*** Opening Given records ***
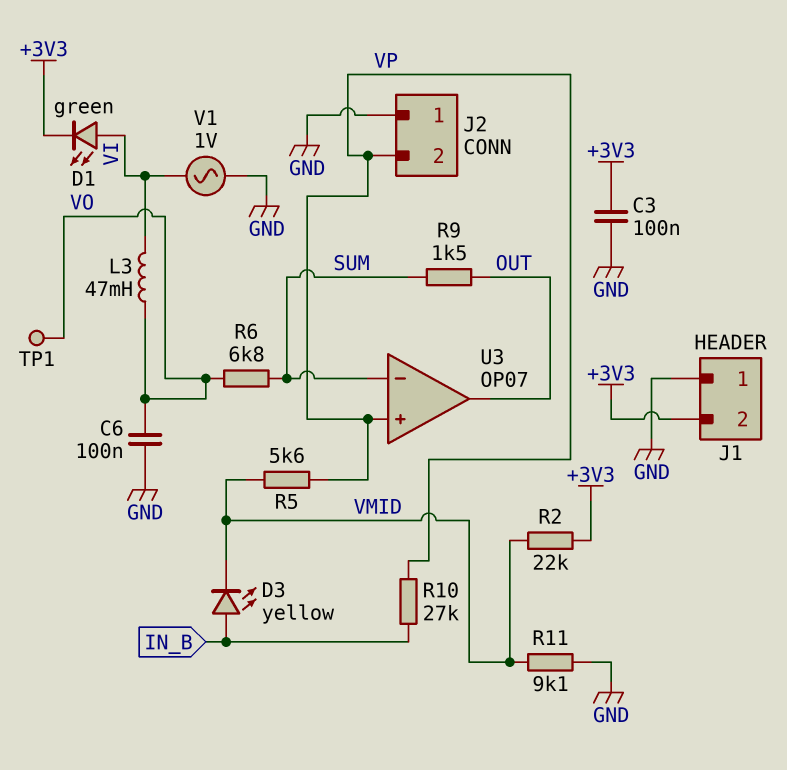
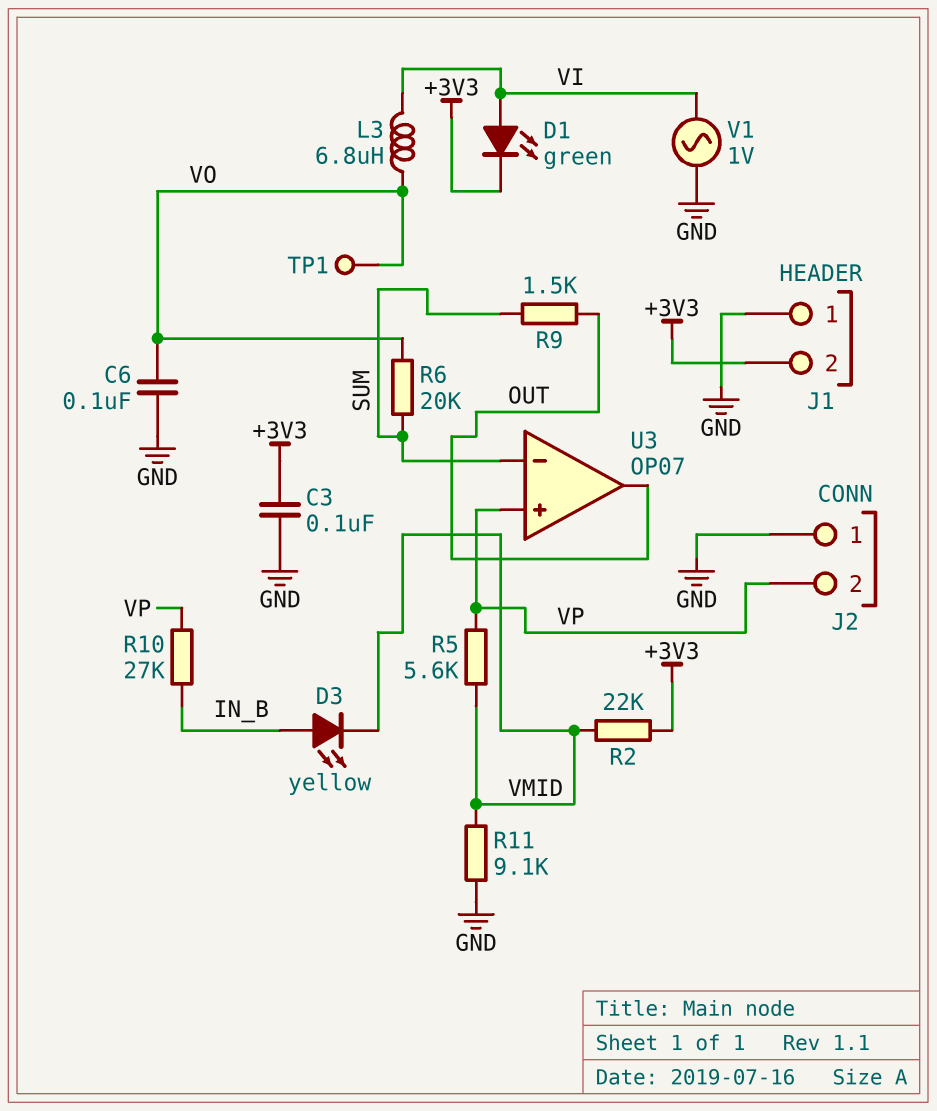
L3: 47mH (VI, VO) -> 6.8uH (VI, VO)
R6: 6.8k (SUM, VO) -> 20k (SUM, VO)

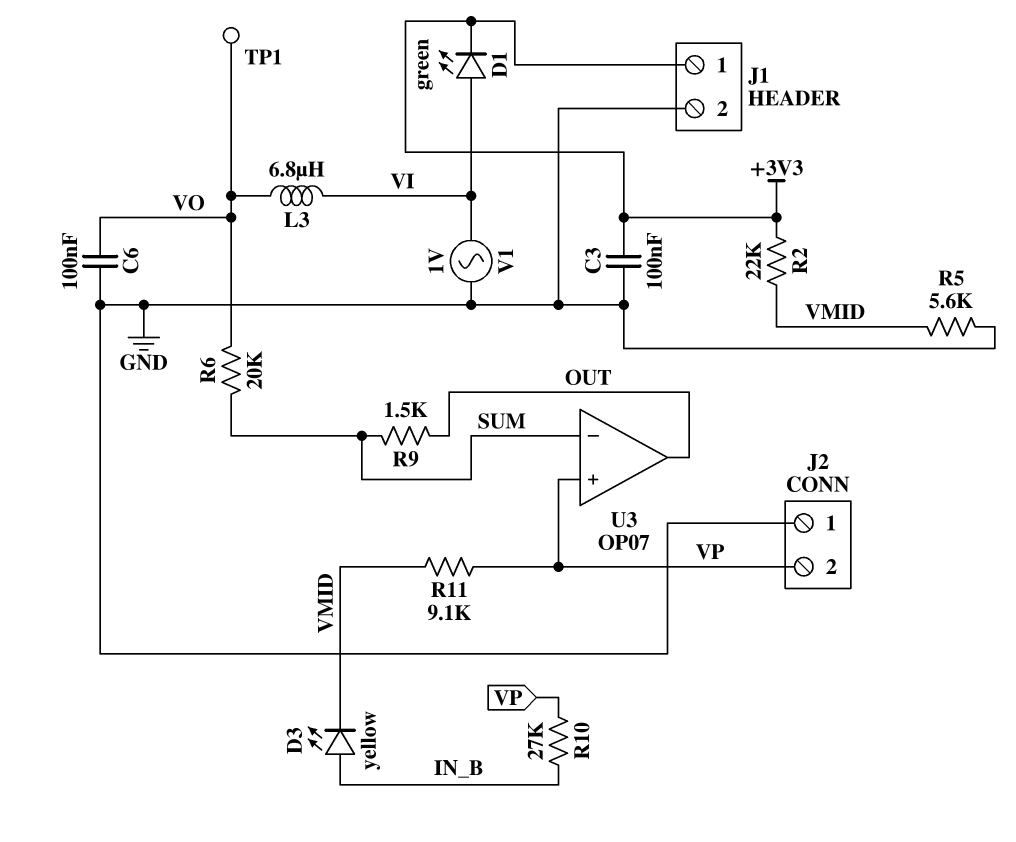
J1 pin 1: GND -> +3V3
J1 pin 2: +3V3 -> GND
R5: 5.6k (VMID, VP) -> 5.6k (GND, VMID)
R11: 9.1k (GND, VMID) -> 9.1k (VMID, VP)

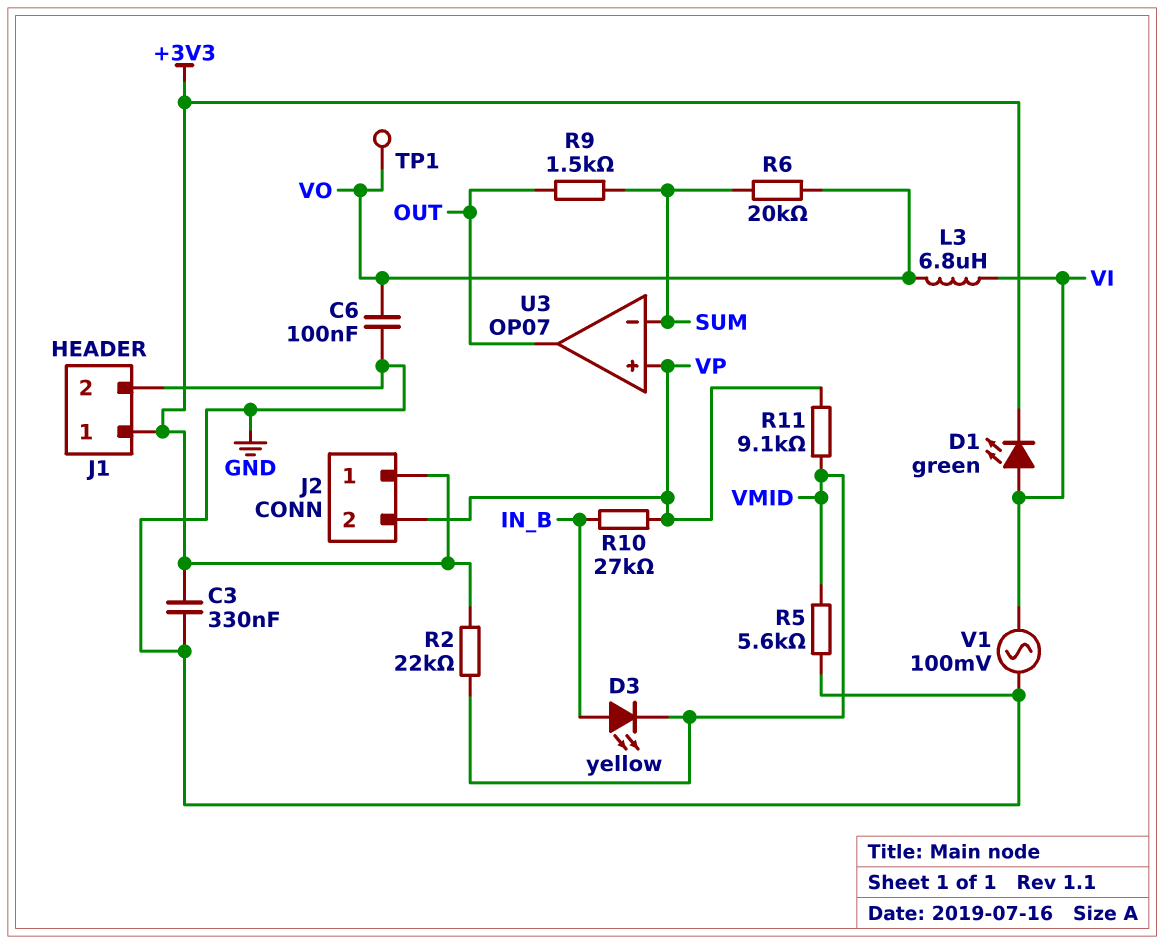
C3: 100nF (+3V3, GND) -> 330nF (+3V3, GND)
J2 pin 1: GND -> +3V3
V1: AC 1V (GND, VI) -> AC 100mV (GND, VI)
*** Closing Given records ***
Which of the lines above hold the word "VMID"? Copy each one.

R5: 5.6k (VMID, VP) -> 5.6k (GND, VMID)
R11: 9.1k (GND, VMID) -> 9.1k (VMID, VP)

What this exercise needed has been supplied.